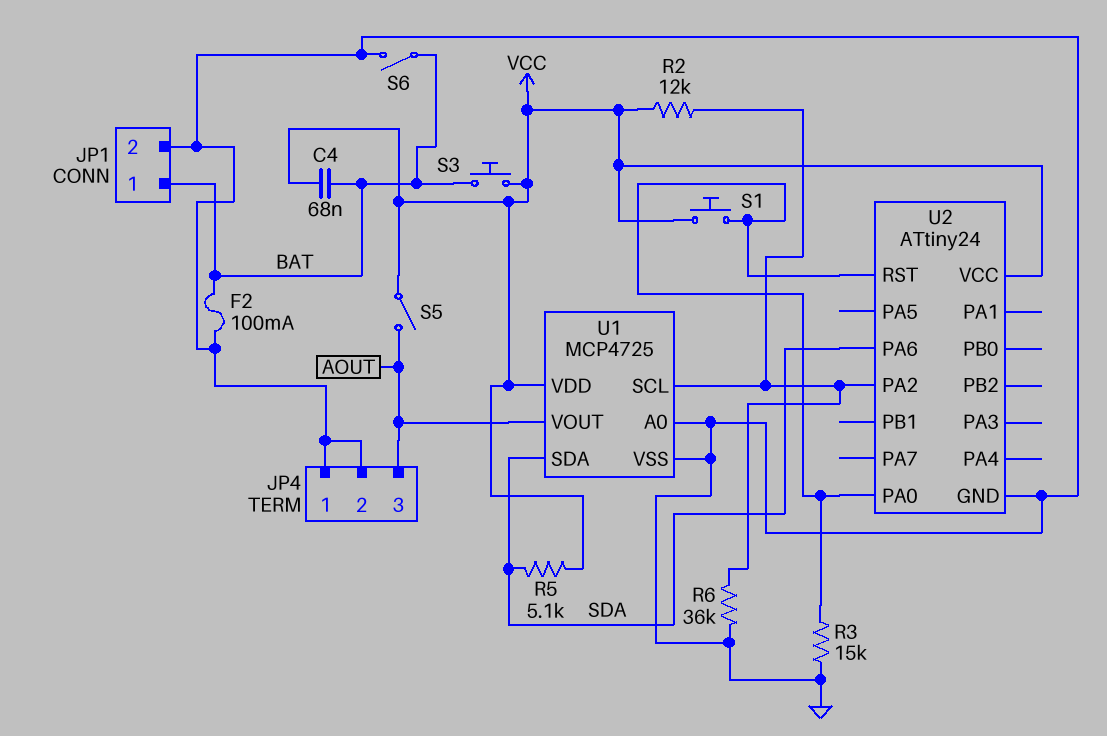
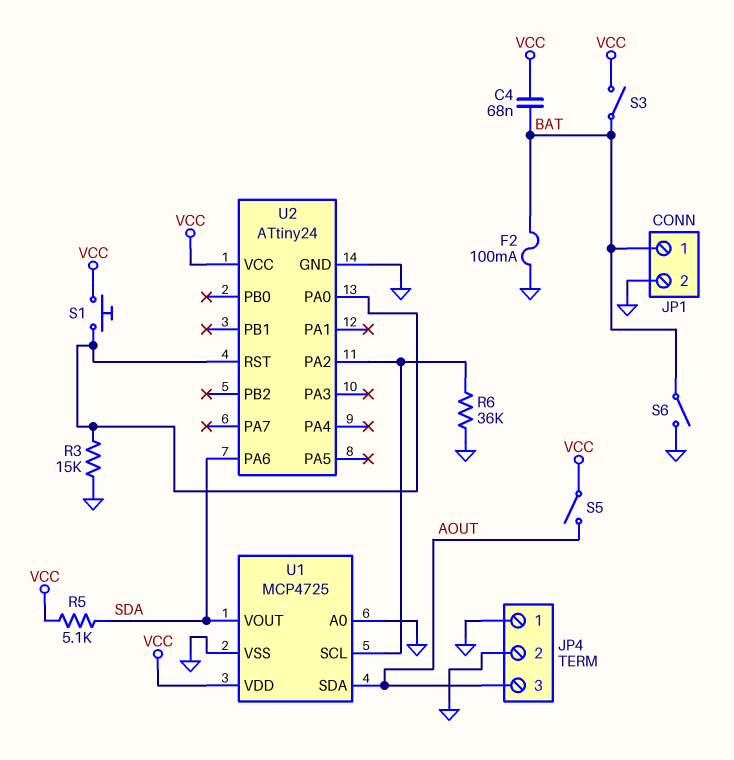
R2: 12k (U1/SCL, VCC) -> none
S3: button (BAT, VCC) -> switch (BAT, VCC)
U1 pin SDA: SDA -> AOUT
U1 pin VOUT: AOUT -> SDA

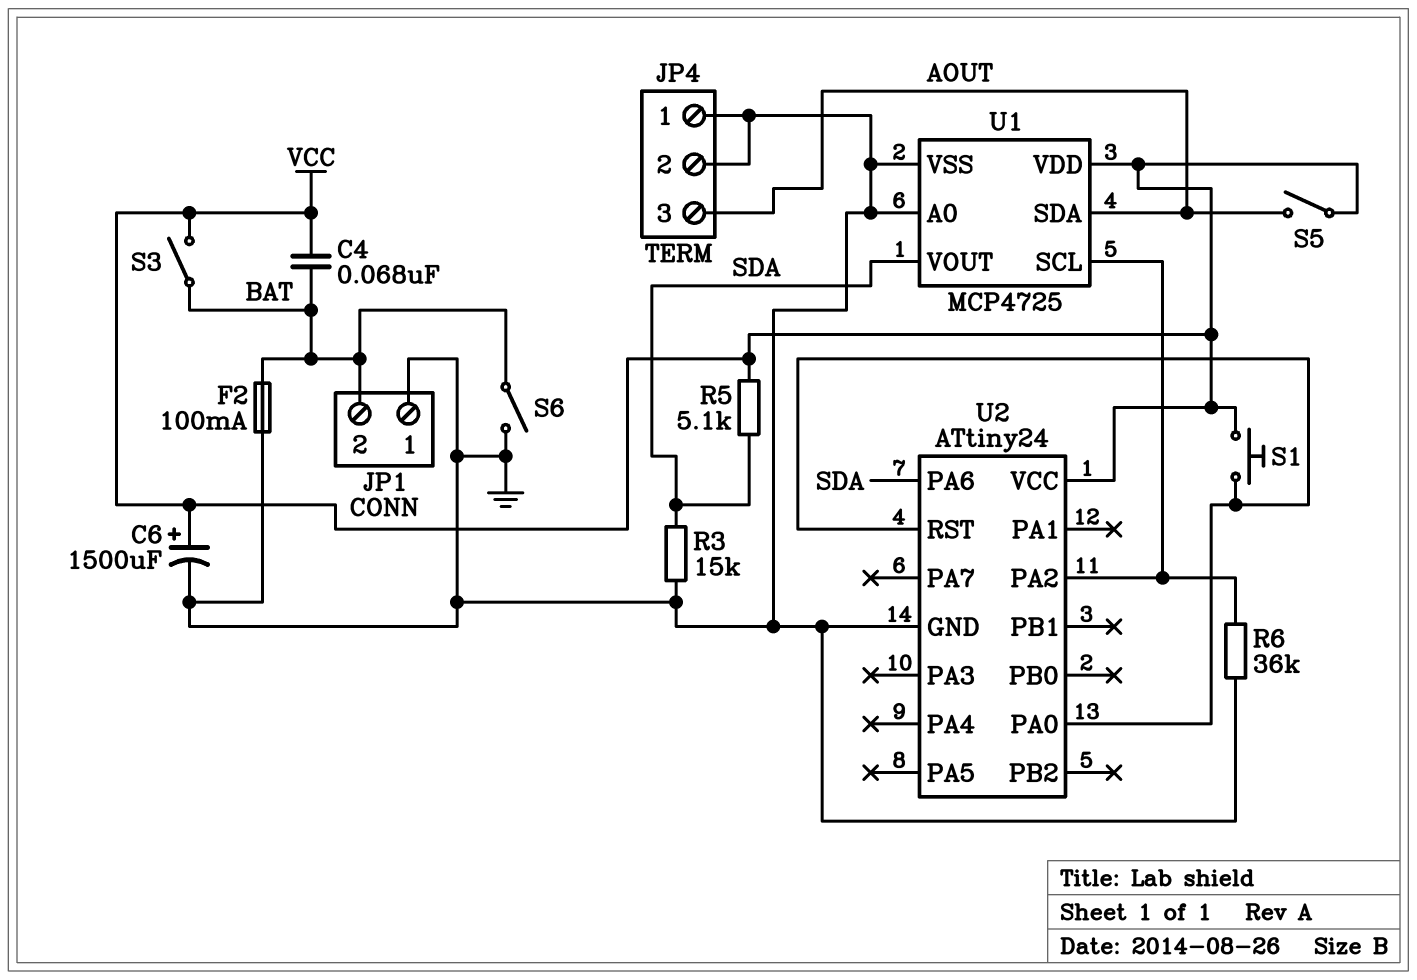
C6: none -> 1500uF (plus VCC, minus GND)
JP1 pin 1: BAT -> GND
JP1 pin 2: GND -> BAT
R3: 15k (GND, U2/PA0) -> 15k (GND, SDA)

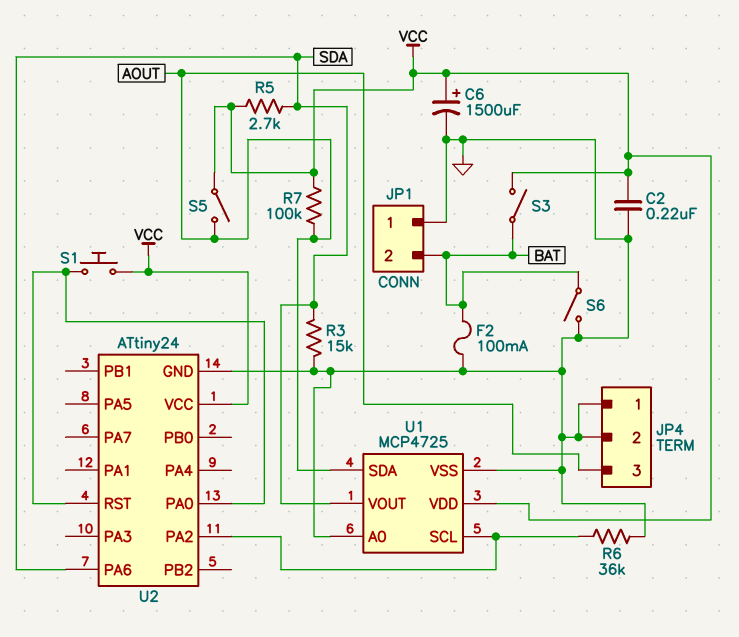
C2: none -> 220nF (GND, VCC)
C4: 68nF (BAT, VCC) -> none
R5: 5.1k (SDA, VCC) -> 2.7k (SDA, VCC)
R7: none -> 100k (AOUT, VCC)

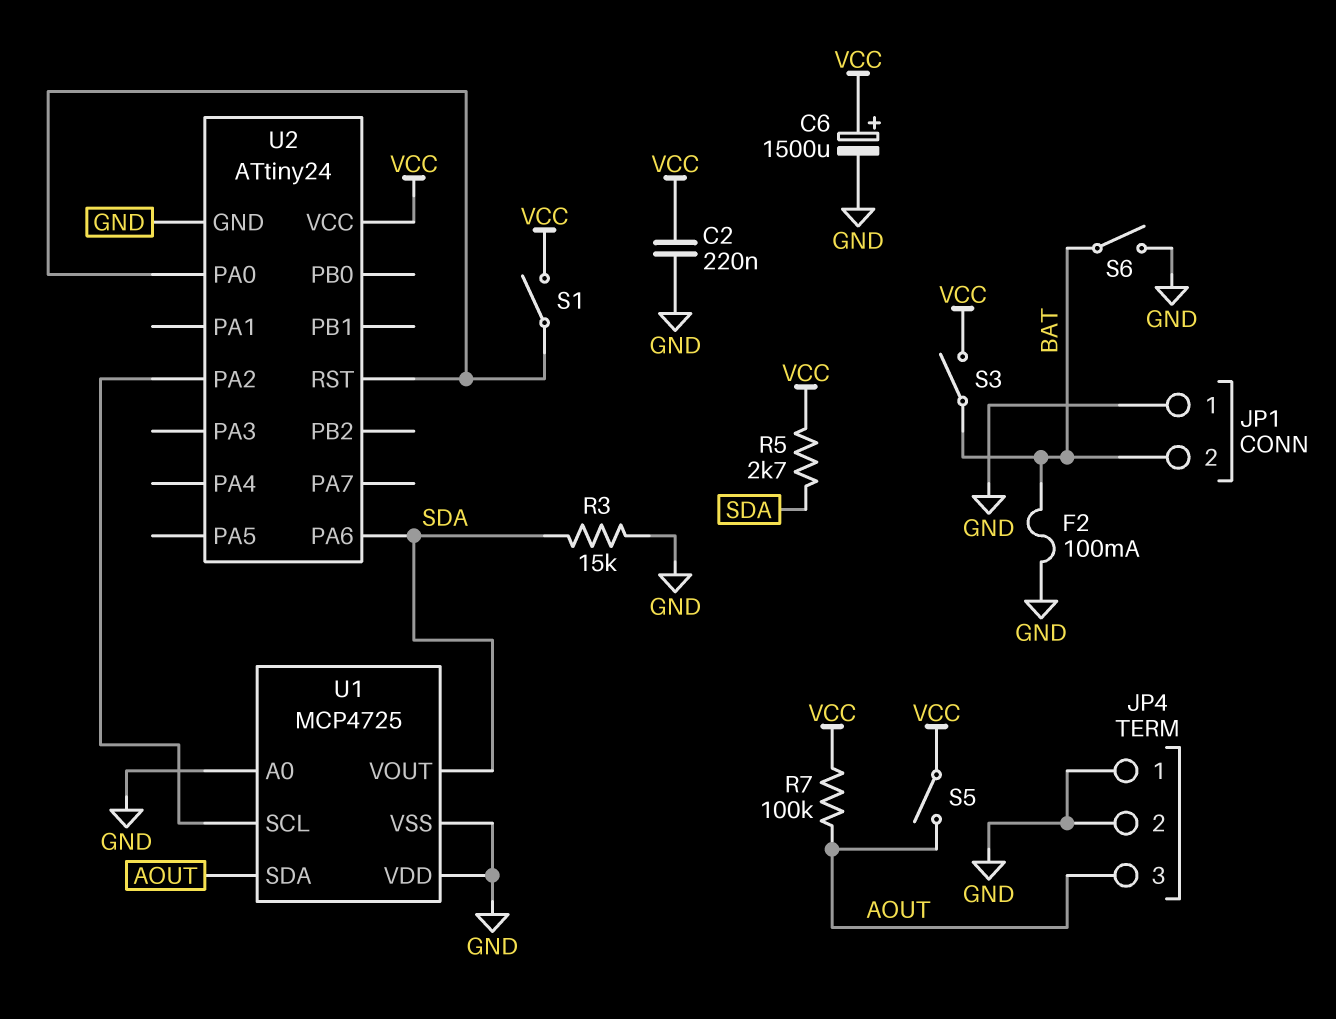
R6: 36k (GND, U1/SCL) -> none
S1: button (U2/PA0, VCC) -> switch (U2/PA0, VCC)
U1 pin VDD: VCC -> GND

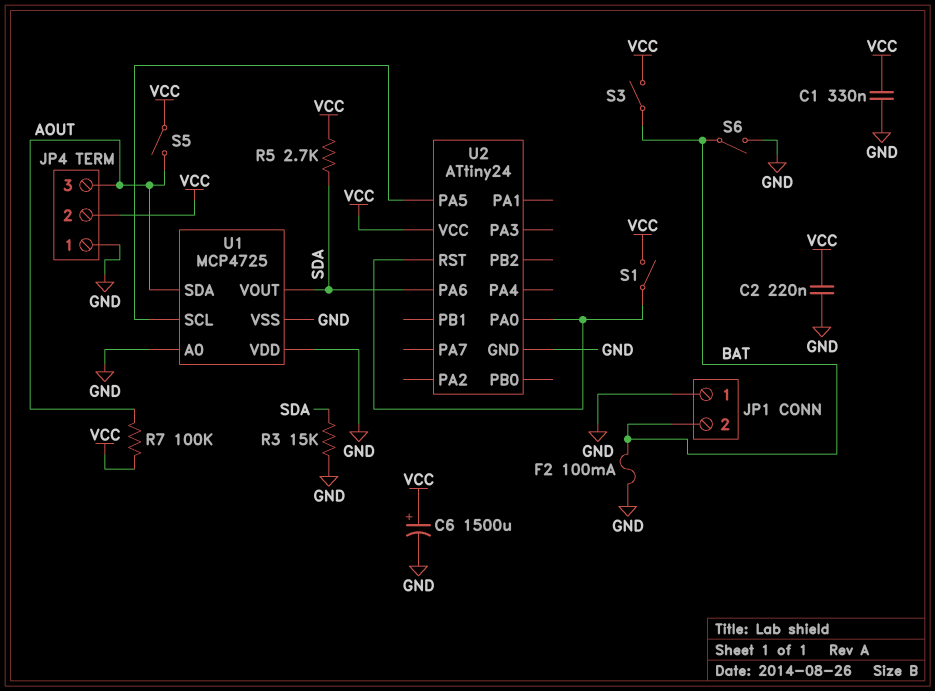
C1: none -> 330nF (GND, VCC)
JP4 pin 2: GND -> VCC
U2 pin PA2: U1/SCL -> none
U2 pin PA5: none -> U1/SCL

▸ Problem requirements: Exact copies of all the entries, without any pictures, are what the answer must contain.

▸ Answer section:
R2: 12k (U1/SCL, VCC) -> none
S3: button (BAT, VCC) -> switch (BAT, VCC)
U1 pin SDA: SDA -> AOUT
U1 pin VOUT: AOUT -> SDA

C6: none -> 1500uF (plus VCC, minus GND)
JP1 pin 1: BAT -> GND
JP1 pin 2: GND -> BAT
R3: 15k (GND, U2/PA0) -> 15k (GND, SDA)

C2: none -> 220nF (GND, VCC)
C4: 68nF (BAT, VCC) -> none
R5: 5.1k (SDA, VCC) -> 2.7k (SDA, VCC)
R7: none -> 100k (AOUT, VCC)

R6: 36k (GND, U1/SCL) -> none
S1: button (U2/PA0, VCC) -> switch (U2/PA0, VCC)
U1 pin VDD: VCC -> GND

C1: none -> 330nF (GND, VCC)
JP4 pin 2: GND -> VCC
U2 pin PA2: U1/SCL -> none
U2 pin PA5: none -> U1/SCL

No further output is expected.